What to work on: The answer should contain every record below, output exactly.

[Data entries]
◇ ◇ ◇ ◇ ◇
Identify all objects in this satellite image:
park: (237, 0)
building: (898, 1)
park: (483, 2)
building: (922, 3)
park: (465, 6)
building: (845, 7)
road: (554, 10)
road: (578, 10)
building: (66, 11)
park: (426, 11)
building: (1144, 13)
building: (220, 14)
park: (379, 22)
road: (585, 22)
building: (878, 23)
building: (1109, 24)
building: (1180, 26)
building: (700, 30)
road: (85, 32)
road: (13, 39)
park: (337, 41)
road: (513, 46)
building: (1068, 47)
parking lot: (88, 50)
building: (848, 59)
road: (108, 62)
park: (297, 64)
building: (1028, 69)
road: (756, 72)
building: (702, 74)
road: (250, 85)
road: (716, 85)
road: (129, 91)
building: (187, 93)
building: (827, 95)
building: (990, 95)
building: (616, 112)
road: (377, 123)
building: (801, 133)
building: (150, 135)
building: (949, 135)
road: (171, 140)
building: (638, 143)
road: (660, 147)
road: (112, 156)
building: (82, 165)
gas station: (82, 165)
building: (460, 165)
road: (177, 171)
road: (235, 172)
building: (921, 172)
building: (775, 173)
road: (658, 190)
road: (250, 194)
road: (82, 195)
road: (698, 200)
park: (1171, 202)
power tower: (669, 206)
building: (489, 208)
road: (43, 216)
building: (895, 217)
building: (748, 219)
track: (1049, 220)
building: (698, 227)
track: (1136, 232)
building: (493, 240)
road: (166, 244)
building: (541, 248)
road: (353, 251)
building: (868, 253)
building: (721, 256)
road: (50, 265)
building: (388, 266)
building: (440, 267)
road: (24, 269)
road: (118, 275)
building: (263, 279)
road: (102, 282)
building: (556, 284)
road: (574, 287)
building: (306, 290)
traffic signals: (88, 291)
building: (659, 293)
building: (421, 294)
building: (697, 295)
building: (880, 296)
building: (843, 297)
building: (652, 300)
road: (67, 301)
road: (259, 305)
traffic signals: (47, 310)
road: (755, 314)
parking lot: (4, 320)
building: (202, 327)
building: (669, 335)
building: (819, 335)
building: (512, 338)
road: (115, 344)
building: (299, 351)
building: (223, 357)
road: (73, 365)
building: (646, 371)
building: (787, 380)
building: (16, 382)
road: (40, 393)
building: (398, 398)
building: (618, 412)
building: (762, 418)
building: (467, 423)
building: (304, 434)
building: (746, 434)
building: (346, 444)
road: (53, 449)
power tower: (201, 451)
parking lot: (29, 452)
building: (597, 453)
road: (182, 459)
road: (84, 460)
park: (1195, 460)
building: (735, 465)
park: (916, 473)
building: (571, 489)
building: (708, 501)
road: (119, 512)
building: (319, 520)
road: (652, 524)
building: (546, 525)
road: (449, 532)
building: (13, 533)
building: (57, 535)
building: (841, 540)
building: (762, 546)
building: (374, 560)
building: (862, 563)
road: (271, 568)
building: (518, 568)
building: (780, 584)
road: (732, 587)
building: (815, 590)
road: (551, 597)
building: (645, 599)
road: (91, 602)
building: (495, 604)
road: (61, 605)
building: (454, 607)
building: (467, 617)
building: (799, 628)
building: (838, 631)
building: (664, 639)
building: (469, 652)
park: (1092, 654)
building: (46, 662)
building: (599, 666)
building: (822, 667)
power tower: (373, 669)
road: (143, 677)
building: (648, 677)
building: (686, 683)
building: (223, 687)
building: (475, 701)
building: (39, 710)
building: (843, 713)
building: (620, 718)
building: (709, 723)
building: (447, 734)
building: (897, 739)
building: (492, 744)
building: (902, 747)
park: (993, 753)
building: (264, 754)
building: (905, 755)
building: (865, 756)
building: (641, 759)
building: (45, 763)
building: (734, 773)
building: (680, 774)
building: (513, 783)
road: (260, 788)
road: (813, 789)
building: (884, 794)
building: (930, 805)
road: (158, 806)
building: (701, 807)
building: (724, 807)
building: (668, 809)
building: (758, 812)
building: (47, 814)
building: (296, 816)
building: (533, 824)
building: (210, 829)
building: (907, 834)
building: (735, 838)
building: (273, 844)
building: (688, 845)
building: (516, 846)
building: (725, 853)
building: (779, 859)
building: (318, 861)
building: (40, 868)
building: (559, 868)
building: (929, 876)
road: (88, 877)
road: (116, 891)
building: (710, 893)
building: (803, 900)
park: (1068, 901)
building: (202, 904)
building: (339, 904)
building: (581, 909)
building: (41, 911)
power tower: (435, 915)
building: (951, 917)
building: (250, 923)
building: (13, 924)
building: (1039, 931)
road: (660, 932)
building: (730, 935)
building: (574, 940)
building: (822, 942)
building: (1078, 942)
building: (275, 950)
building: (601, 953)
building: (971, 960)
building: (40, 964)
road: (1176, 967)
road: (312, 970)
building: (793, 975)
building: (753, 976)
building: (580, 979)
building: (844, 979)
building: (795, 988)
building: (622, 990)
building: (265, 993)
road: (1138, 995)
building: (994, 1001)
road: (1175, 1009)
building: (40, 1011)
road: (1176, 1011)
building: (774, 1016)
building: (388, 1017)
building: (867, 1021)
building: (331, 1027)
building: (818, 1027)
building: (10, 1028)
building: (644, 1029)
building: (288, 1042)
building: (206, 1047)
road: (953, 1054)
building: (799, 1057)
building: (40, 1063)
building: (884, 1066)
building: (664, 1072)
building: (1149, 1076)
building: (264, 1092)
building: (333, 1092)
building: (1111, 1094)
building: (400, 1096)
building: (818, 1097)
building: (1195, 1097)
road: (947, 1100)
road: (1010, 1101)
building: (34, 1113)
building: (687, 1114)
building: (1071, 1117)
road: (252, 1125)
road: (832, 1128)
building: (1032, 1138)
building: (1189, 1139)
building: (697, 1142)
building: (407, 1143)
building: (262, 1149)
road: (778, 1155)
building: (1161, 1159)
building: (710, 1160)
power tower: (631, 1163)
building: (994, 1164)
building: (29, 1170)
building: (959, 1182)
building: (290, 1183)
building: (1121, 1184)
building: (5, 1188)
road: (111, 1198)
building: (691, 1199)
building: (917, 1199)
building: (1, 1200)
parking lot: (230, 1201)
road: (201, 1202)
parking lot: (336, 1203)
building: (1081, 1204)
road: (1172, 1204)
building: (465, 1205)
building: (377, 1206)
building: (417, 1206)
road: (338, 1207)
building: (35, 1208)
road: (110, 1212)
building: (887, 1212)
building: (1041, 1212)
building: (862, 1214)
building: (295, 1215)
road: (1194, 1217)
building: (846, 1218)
◇ ◇ ◇ ◇ ◇
Exercise output:
Identify all objects in this satellite image:
park: (237, 0)
building: (898, 1)
park: (483, 2)
building: (922, 3)
park: (465, 6)
building: (845, 7)
road: (554, 10)
road: (578, 10)
building: (66, 11)
park: (426, 11)
building: (1144, 13)
building: (220, 14)
park: (379, 22)
road: (585, 22)
building: (878, 23)
building: (1109, 24)
building: (1180, 26)
building: (700, 30)
road: (85, 32)
road: (13, 39)
park: (337, 41)
road: (513, 46)
building: (1068, 47)
parking lot: (88, 50)
building: (848, 59)
road: (108, 62)
park: (297, 64)
building: (1028, 69)
road: (756, 72)
building: (702, 74)
road: (250, 85)
road: (716, 85)
road: (129, 91)
building: (187, 93)
building: (827, 95)
building: (990, 95)
building: (616, 112)
road: (377, 123)
building: (801, 133)
building: (150, 135)
building: (949, 135)
road: (171, 140)
building: (638, 143)
road: (660, 147)
road: (112, 156)
building: (82, 165)
gas station: (82, 165)
building: (460, 165)
road: (177, 171)
road: (235, 172)
building: (921, 172)
building: (775, 173)
road: (658, 190)
road: (250, 194)
road: (82, 195)
road: (698, 200)
park: (1171, 202)
power tower: (669, 206)
building: (489, 208)
road: (43, 216)
building: (895, 217)
building: (748, 219)
track: (1049, 220)
building: (698, 227)
track: (1136, 232)
building: (493, 240)
road: (166, 244)
building: (541, 248)
road: (353, 251)
building: (868, 253)
building: (721, 256)
road: (50, 265)
building: (388, 266)
building: (440, 267)
road: (24, 269)
road: (118, 275)
building: (263, 279)
road: (102, 282)
building: (556, 284)
road: (574, 287)
building: (306, 290)
traffic signals: (88, 291)
building: (659, 293)
building: (421, 294)
building: (697, 295)
building: (880, 296)
building: (843, 297)
building: (652, 300)
road: (67, 301)
road: (259, 305)
traffic signals: (47, 310)
road: (755, 314)
parking lot: (4, 320)
building: (202, 327)
building: (669, 335)
building: (819, 335)
building: (512, 338)
road: (115, 344)
building: (299, 351)
building: (223, 357)
road: (73, 365)
building: (646, 371)
building: (787, 380)
building: (16, 382)
road: (40, 393)
building: (398, 398)
building: (618, 412)
building: (762, 418)
building: (467, 423)
building: (304, 434)
building: (746, 434)
building: (346, 444)
road: (53, 449)
power tower: (201, 451)
parking lot: (29, 452)
building: (597, 453)
road: (182, 459)
road: (84, 460)
park: (1195, 460)
building: (735, 465)
park: (916, 473)
building: (571, 489)
building: (708, 501)
road: (119, 512)
building: (319, 520)
road: (652, 524)
building: (546, 525)
road: (449, 532)
building: (13, 533)
building: (57, 535)
building: (841, 540)
building: (762, 546)
building: (374, 560)
building: (862, 563)
road: (271, 568)
building: (518, 568)
building: (780, 584)
road: (732, 587)
building: (815, 590)
road: (551, 597)
building: (645, 599)
road: (91, 602)
building: (495, 604)
road: (61, 605)
building: (454, 607)
building: (467, 617)
building: (799, 628)
building: (838, 631)
building: (664, 639)
building: (469, 652)
park: (1092, 654)
building: (46, 662)
building: (599, 666)
building: (822, 667)
power tower: (373, 669)
road: (143, 677)
building: (648, 677)
building: (686, 683)
building: (223, 687)
building: (475, 701)
building: (39, 710)
building: (843, 713)
building: (620, 718)
building: (709, 723)
building: (447, 734)
building: (897, 739)
building: (492, 744)
building: (902, 747)
park: (993, 753)
building: (264, 754)
building: (905, 755)
building: (865, 756)
building: (641, 759)
building: (45, 763)
building: (734, 773)
building: (680, 774)
building: (513, 783)
road: (260, 788)
road: (813, 789)
building: (884, 794)
building: (930, 805)
road: (158, 806)
building: (701, 807)
building: (724, 807)
building: (668, 809)
building: (758, 812)
building: (47, 814)
building: (296, 816)
building: (533, 824)
building: (210, 829)
building: (907, 834)
building: (735, 838)
building: (273, 844)
building: (688, 845)
building: (516, 846)
building: (725, 853)
building: (779, 859)
building: (318, 861)
building: (40, 868)
building: (559, 868)
building: (929, 876)
road: (88, 877)
road: (116, 891)
building: (710, 893)
building: (803, 900)
park: (1068, 901)
building: (202, 904)
building: (339, 904)
building: (581, 909)
building: (41, 911)
power tower: (435, 915)
building: (951, 917)
building: (250, 923)
building: (13, 924)
building: (1039, 931)
road: (660, 932)
building: (730, 935)
building: (574, 940)
building: (822, 942)
building: (1078, 942)
building: (275, 950)
building: (601, 953)
building: (971, 960)
building: (40, 964)
road: (1176, 967)
road: (312, 970)
building: (793, 975)
building: (753, 976)
building: (580, 979)
building: (844, 979)
building: (795, 988)
building: (622, 990)
building: (265, 993)
road: (1138, 995)
building: (994, 1001)
road: (1175, 1009)
building: (40, 1011)
road: (1176, 1011)
building: (774, 1016)
building: (388, 1017)
building: (867, 1021)
building: (331, 1027)
building: (818, 1027)
building: (10, 1028)
building: (644, 1029)
building: (288, 1042)
building: (206, 1047)
road: (953, 1054)
building: (799, 1057)
building: (40, 1063)
building: (884, 1066)
building: (664, 1072)
building: (1149, 1076)
building: (264, 1092)
building: (333, 1092)
building: (1111, 1094)
building: (400, 1096)
building: (818, 1097)
building: (1195, 1097)
road: (947, 1100)
road: (1010, 1101)
building: (34, 1113)
building: (687, 1114)
building: (1071, 1117)
road: (252, 1125)
road: (832, 1128)
building: (1032, 1138)
building: (1189, 1139)
building: (697, 1142)
building: (407, 1143)
building: (262, 1149)
road: (778, 1155)
building: (1161, 1159)
building: (710, 1160)
power tower: (631, 1163)
building: (994, 1164)
building: (29, 1170)
building: (959, 1182)
building: (290, 1183)
building: (1121, 1184)
building: (5, 1188)
road: (111, 1198)
building: (691, 1199)
building: (917, 1199)
building: (1, 1200)
parking lot: (230, 1201)
road: (201, 1202)
parking lot: (336, 1203)
building: (1081, 1204)
road: (1172, 1204)
building: (465, 1205)
building: (377, 1206)
building: (417, 1206)
road: (338, 1207)
building: (35, 1208)
road: (110, 1212)
building: (887, 1212)
building: (1041, 1212)
building: (862, 1214)
building: (295, 1215)
road: (1194, 1217)
building: (846, 1218)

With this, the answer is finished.